ASSIGNMENT.
Write out again, exactly, the lines below starting at the one with "pink house: 0 -> 2" and ending at the one with "yellow cube: 5 -> 6".

*** EXERCISE INPUTS ***

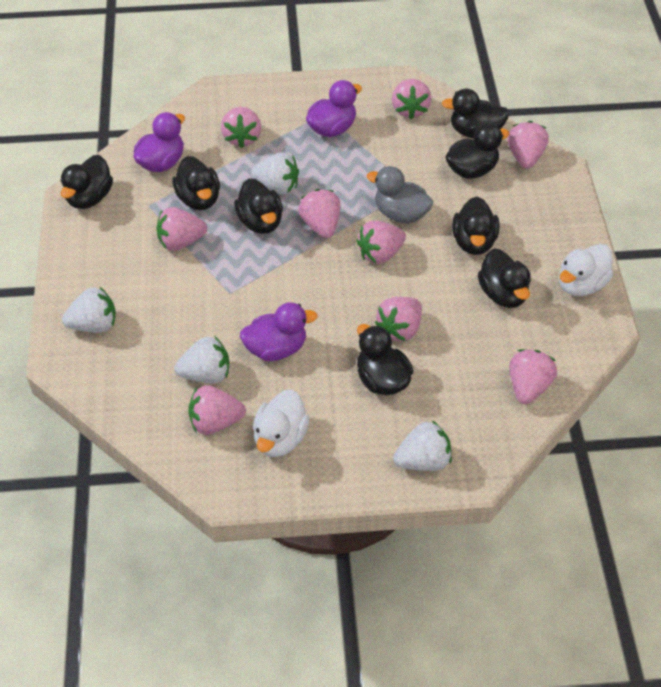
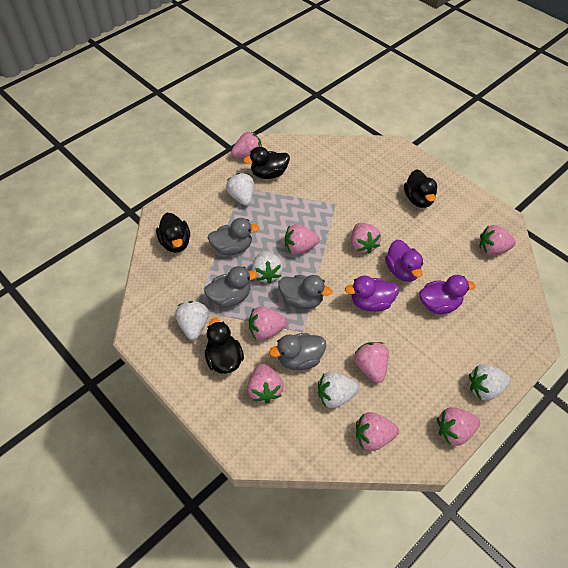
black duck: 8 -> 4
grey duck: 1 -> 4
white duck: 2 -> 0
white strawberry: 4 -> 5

*** End of EXERCISE INPUTS ***
*** EXERCISE INPUTS ***

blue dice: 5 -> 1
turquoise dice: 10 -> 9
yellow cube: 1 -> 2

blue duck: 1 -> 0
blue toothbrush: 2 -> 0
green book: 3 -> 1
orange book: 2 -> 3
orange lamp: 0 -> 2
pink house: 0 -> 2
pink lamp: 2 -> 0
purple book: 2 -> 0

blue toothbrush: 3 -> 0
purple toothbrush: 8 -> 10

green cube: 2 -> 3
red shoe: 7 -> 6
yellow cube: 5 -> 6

*** End of EXERCISE INPUTS ***
*** EXERCISE INPUTS ***

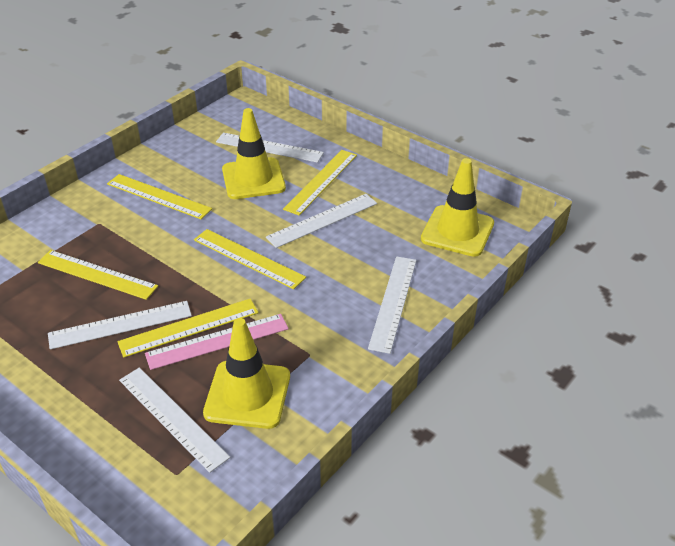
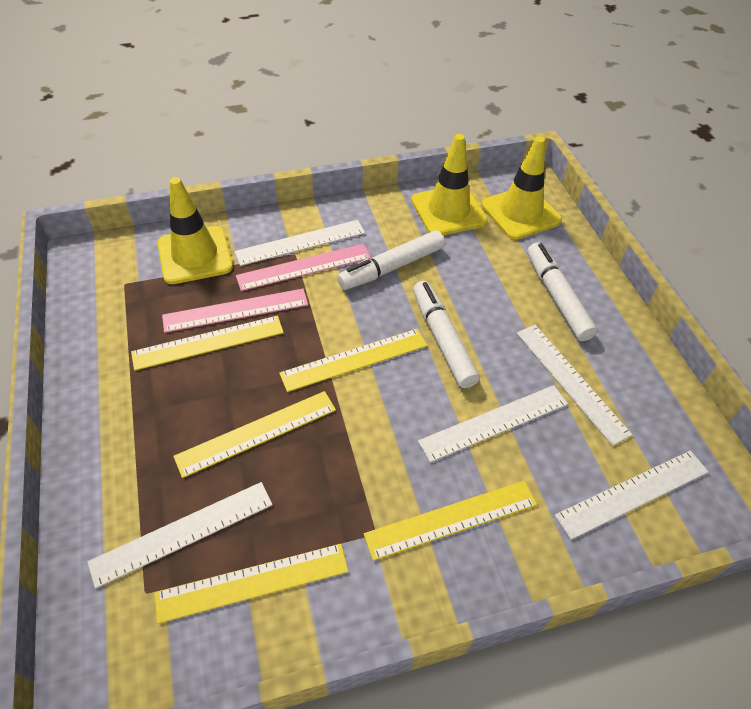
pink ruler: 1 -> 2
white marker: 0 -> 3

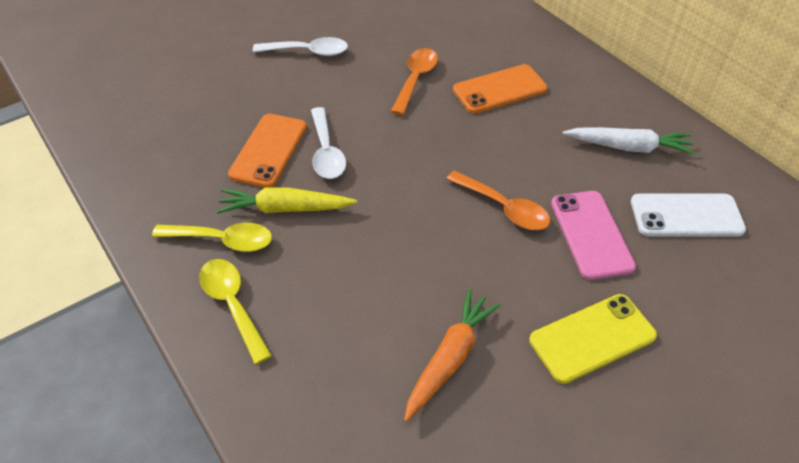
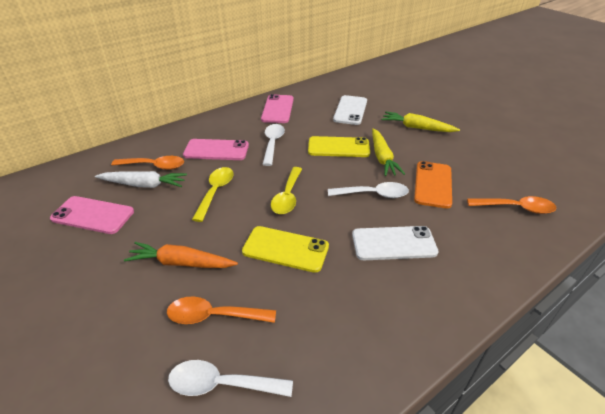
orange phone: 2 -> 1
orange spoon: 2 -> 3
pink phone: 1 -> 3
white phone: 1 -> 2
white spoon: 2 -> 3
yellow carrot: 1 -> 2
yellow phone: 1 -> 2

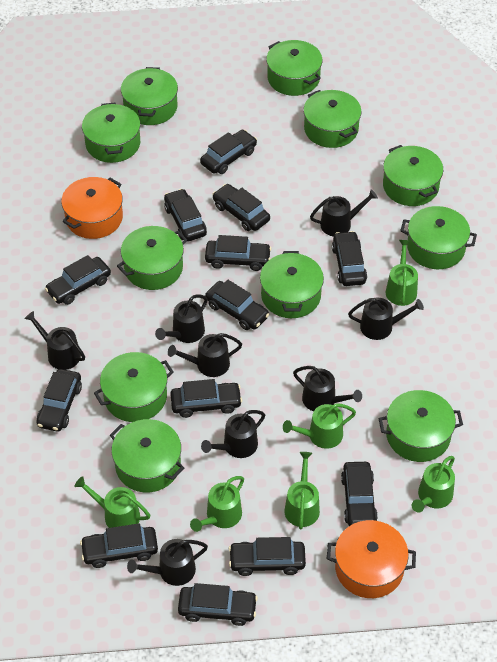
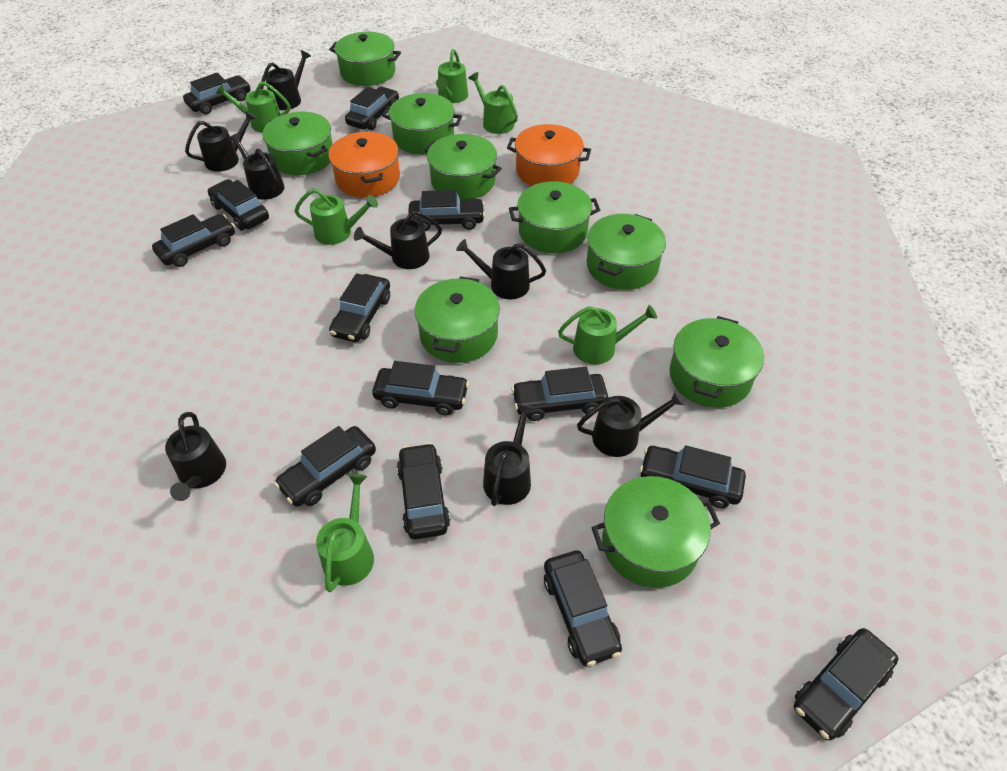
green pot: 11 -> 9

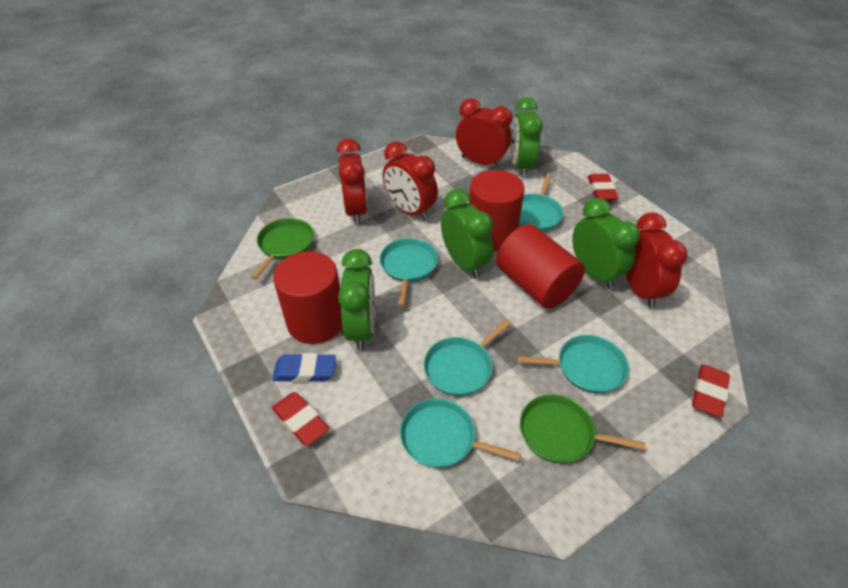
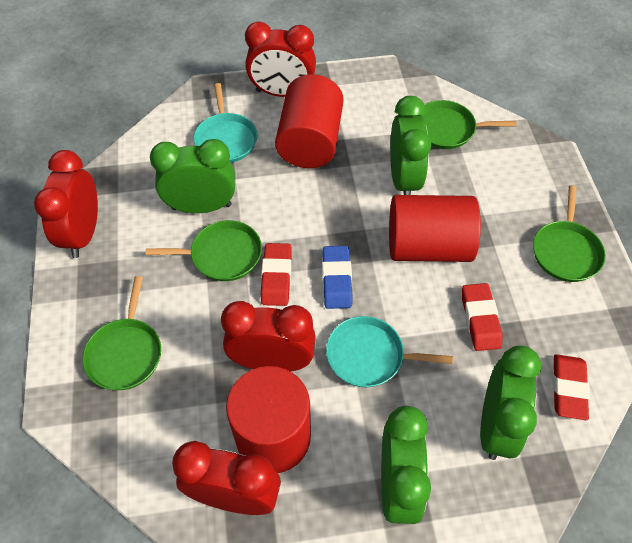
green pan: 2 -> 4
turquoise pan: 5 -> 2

*** End of EXERCISE INPUTS ***

OUTPUT FOR THIS TASK.
pink house: 0 -> 2
pink lamp: 2 -> 0
purple book: 2 -> 0

blue toothbrush: 3 -> 0
purple toothbrush: 8 -> 10

green cube: 2 -> 3
red shoe: 7 -> 6
yellow cube: 5 -> 6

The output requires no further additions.